Scan the material below for lines with the word "button" and report how many there are, with nothing added.
┌──
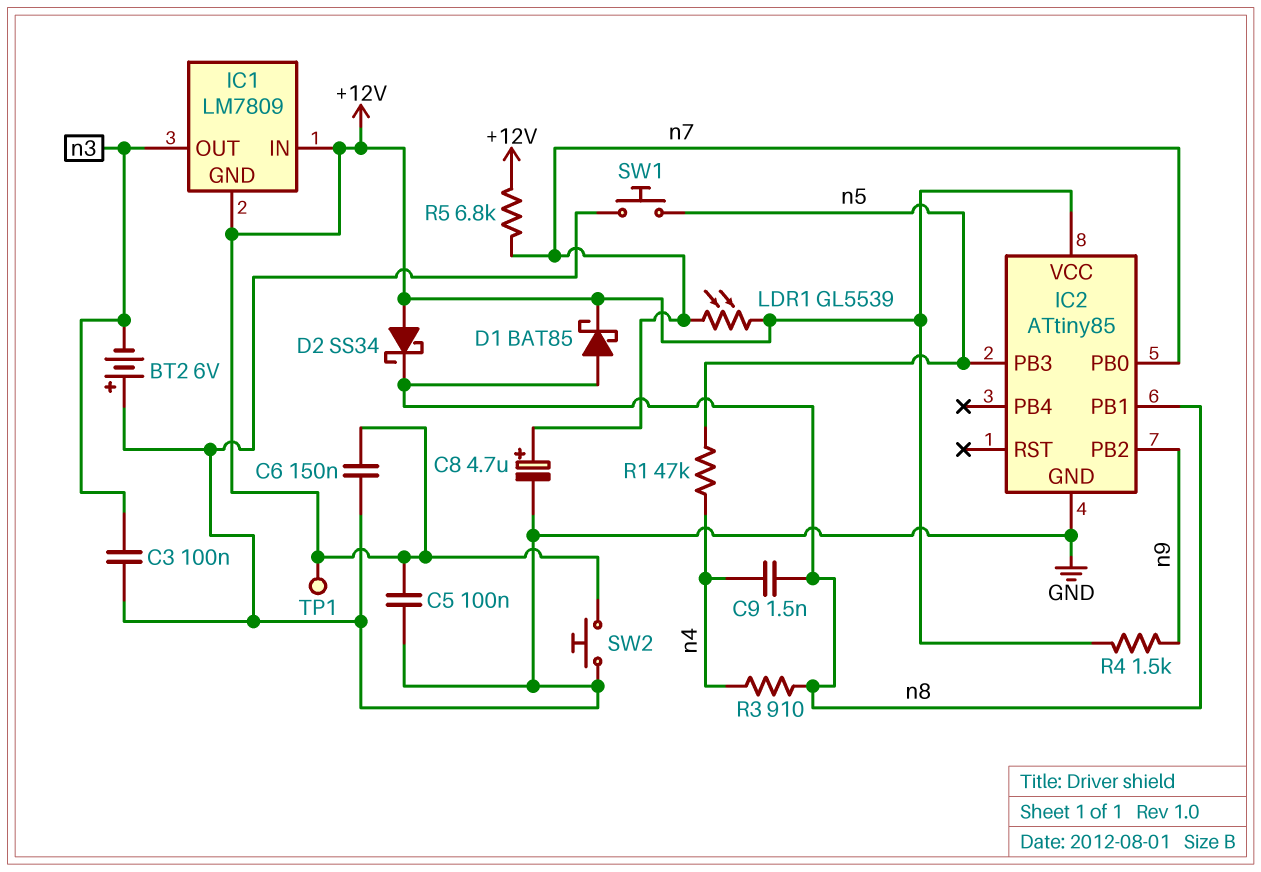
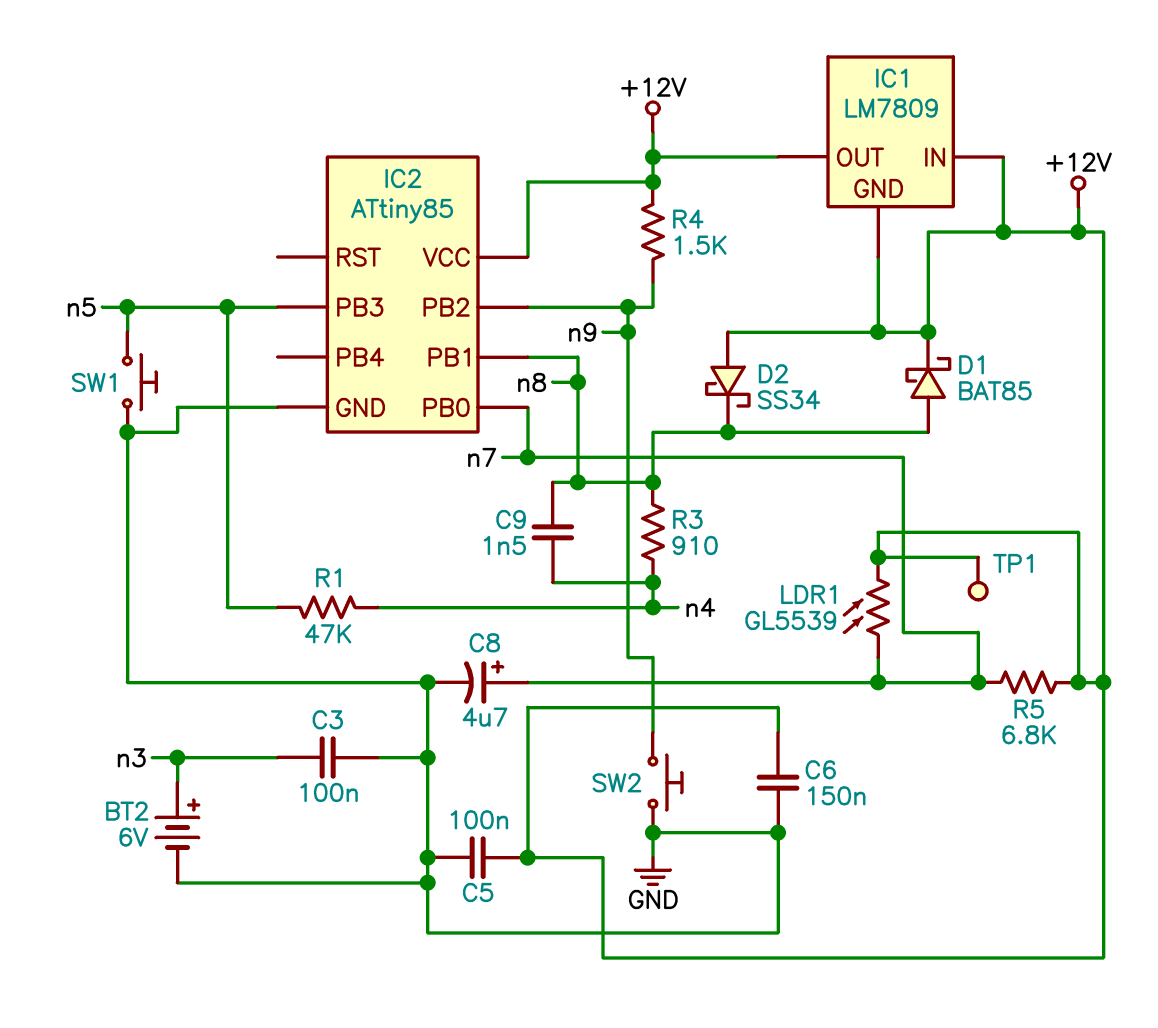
BT2: 6V (plus GND, minus n3) -> 6V (plus n3, minus GND)
IC1 pin OUT: n3 -> +12V
SW2: button (+12V, GND) -> button (GND, n9)

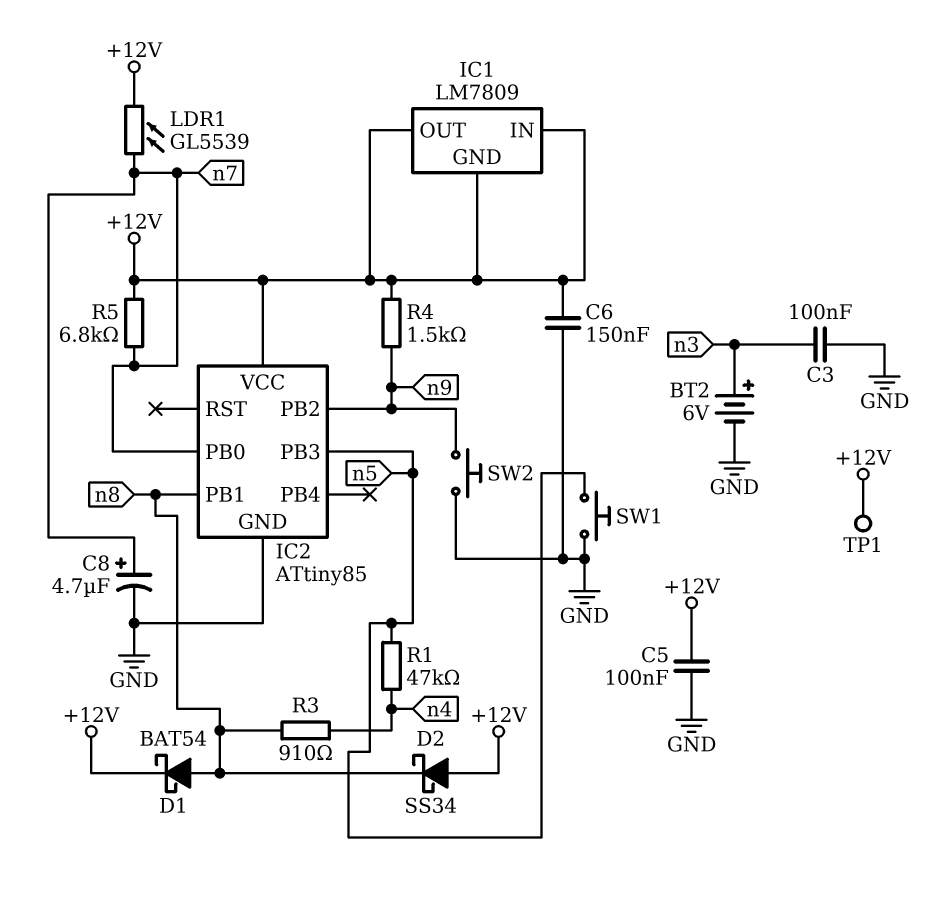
C9: 1.5nF (n4, n8) -> none
D1: schottky BAT85 (A n8, K +12V) -> schottky BAT54 (A n8, K +12V)

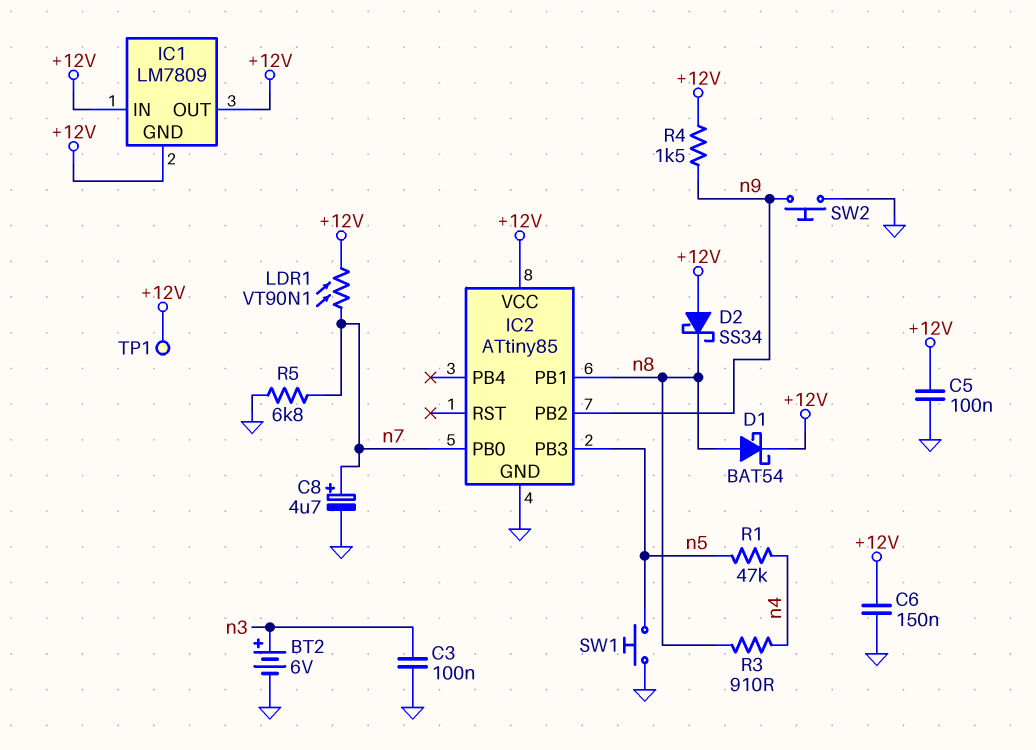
LDR1: GL5539 (+12V, n7) -> VT90N1 (+12V, n7)
R5: 6.8k (+12V, n7) -> 6.8k (GND, n7)

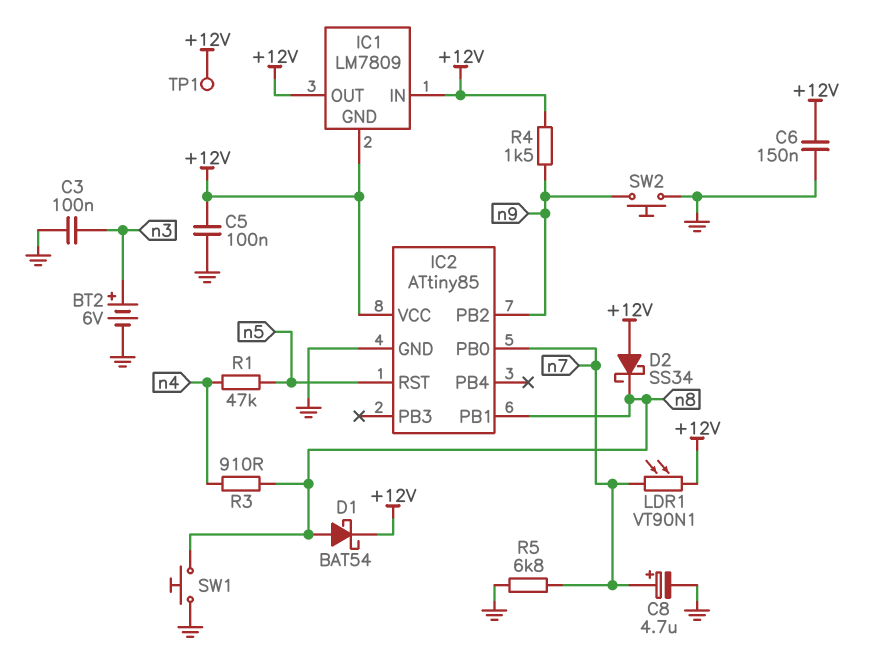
IC2 pin PB3: n5 -> none
IC2 pin RST: none -> n5
SW1: button (GND, n5) -> button (GND, n8)

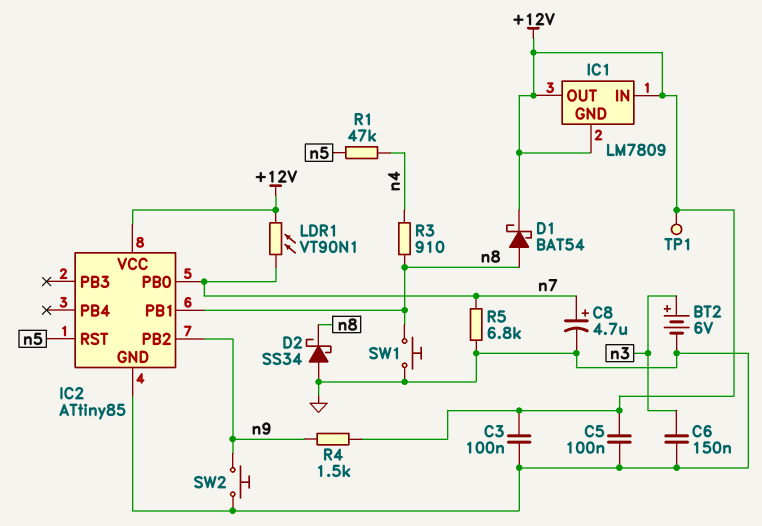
C3: 100nF (GND, n3) -> 100nF (+12V, GND)
C6: 150nF (+12V, GND) -> 150nF (GND, n3)
D2: schottky SS34 (A +12V, K n8) -> schottky SS34 (A GND, K n8)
└──
### Finished task
2